▶ _Task prompt_:
Go through the records below and count every line containing "DGND". Reply with the count alone.

Version comparison data

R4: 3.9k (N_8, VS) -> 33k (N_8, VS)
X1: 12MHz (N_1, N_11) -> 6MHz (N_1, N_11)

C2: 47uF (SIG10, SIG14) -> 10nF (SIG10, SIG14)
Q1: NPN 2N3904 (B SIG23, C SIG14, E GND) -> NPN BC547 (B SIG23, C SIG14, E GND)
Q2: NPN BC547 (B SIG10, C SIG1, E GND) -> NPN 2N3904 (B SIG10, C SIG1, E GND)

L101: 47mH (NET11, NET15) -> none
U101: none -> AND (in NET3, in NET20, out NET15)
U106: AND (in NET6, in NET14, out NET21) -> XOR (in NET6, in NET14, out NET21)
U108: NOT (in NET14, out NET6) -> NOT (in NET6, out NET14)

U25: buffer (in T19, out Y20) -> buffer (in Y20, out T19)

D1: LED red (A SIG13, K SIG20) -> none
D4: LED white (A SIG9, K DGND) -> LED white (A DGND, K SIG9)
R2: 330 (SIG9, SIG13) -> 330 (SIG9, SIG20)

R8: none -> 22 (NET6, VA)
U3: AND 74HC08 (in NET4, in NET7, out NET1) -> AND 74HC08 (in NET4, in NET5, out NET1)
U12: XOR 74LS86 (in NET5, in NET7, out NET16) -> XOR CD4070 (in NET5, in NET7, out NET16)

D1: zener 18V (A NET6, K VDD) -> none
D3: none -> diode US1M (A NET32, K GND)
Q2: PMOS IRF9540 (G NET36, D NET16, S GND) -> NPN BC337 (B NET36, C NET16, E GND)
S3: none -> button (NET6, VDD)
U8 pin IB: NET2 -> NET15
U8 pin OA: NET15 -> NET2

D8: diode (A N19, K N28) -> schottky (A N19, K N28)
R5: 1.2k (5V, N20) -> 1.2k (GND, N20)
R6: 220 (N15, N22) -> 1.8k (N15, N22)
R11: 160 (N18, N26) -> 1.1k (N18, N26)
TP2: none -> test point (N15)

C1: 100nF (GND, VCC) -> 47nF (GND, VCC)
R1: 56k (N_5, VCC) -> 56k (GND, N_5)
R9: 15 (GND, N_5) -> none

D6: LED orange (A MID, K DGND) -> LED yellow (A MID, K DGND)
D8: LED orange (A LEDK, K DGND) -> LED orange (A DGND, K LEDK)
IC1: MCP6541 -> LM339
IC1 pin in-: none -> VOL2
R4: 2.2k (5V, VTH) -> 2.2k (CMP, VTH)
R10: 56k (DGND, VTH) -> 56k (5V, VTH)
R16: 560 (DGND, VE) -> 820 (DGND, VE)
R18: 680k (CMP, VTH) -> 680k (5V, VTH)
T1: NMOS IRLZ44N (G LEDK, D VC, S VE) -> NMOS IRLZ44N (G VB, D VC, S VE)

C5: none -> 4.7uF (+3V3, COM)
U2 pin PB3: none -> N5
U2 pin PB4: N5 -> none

▶ _Reply to the exercise_:
5